#### Consigne:
Veuillez recopier les lignes allant de celle qui contient « Describe the element at coordinates (364, 279) » jusqu'à celle qui contient « The point (410, 326) is more forward. » incluse, en remplaçant « denim pants » par « blue jeans » et en laissant tout le reste identique.

Items d'un jeu de questions spatiales
※

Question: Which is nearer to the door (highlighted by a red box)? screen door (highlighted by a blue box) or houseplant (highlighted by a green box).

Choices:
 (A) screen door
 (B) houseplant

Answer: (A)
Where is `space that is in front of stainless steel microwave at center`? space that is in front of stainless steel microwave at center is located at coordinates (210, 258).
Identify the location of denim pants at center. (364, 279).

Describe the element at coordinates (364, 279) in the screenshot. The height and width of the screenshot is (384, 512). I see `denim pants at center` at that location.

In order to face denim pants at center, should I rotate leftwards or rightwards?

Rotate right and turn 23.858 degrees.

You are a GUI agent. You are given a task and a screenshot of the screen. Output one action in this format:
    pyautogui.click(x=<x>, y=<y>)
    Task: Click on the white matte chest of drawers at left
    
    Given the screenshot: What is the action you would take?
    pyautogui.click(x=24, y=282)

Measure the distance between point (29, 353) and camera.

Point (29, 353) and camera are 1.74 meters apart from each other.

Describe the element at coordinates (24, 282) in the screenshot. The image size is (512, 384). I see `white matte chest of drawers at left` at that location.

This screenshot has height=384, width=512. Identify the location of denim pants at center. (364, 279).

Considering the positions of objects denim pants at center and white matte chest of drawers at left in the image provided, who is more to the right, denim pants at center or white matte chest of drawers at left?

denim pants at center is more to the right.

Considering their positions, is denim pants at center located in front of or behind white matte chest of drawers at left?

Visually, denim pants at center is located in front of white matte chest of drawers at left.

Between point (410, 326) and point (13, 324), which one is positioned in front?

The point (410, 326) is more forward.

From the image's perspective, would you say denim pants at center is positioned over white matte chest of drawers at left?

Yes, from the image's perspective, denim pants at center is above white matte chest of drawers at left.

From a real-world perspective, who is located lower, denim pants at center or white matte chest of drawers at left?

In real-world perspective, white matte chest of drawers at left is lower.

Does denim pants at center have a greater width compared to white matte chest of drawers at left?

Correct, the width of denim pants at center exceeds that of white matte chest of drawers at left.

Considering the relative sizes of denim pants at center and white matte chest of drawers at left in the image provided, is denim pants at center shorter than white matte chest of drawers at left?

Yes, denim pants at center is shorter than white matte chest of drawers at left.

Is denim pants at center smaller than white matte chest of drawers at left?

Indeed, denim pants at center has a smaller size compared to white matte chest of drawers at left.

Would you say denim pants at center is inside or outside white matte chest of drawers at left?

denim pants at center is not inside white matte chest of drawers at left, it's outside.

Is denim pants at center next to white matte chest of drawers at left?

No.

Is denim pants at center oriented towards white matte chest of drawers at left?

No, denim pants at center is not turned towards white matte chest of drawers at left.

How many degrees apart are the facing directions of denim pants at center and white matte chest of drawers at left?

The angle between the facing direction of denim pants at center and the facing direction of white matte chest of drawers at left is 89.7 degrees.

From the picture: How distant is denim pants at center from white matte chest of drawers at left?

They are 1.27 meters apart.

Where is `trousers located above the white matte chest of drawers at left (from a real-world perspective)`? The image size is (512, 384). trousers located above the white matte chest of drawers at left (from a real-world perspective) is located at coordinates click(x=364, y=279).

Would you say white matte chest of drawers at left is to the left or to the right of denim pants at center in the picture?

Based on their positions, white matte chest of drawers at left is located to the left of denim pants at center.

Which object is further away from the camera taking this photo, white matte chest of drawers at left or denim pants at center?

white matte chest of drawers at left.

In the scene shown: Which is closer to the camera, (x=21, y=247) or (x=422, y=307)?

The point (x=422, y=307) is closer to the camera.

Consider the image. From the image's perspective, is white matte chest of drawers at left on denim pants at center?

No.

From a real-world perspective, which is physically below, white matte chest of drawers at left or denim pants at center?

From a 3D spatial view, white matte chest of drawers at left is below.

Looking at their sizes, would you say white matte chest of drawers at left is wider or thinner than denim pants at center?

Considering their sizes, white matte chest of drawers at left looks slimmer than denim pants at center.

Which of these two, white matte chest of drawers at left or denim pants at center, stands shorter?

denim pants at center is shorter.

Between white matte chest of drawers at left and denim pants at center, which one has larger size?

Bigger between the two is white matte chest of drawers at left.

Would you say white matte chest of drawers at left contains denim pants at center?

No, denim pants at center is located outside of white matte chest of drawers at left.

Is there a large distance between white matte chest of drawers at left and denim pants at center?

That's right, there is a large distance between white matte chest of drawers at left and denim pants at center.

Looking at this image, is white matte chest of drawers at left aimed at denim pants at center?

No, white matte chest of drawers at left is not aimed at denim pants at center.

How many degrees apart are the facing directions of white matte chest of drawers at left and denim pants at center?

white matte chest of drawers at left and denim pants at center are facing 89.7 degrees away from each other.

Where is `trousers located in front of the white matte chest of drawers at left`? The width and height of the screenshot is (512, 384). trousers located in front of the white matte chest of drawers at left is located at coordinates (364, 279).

※

#### Corrigé:
Describe the element at coordinates (364, 279) in the screenshot. The height and width of the screenshot is (384, 512). I see `blue jeans at center` at that location.

In order to face blue jeans at center, should I rotate leftwards or rightwards?

Rotate right and turn 23.858 degrees.

You are a GUI agent. You are given a task and a screenshot of the screen. Output one action in this format:
    pyautogui.click(x=<x>, y=<y>)
    Task: Click on the white matte chest of drawers at left
    
    Given the screenshot: What is the action you would take?
    pyautogui.click(x=24, y=282)

Measure the distance between point (29, 353) and camera.

Point (29, 353) and camera are 1.74 meters apart from each other.

Describe the element at coordinates (24, 282) in the screenshot. The image size is (512, 384). I see `white matte chest of drawers at left` at that location.

This screenshot has height=384, width=512. Identify the location of blue jeans at center. (364, 279).

Considering the positions of objects blue jeans at center and white matte chest of drawers at left in the image provided, who is more to the right, blue jeans at center or white matte chest of drawers at left?

blue jeans at center is more to the right.

Considering their positions, is blue jeans at center located in front of or behind white matte chest of drawers at left?

Visually, blue jeans at center is located in front of white matte chest of drawers at left.

Between point (410, 326) and point (13, 324), which one is positioned in front?

The point (410, 326) is more forward.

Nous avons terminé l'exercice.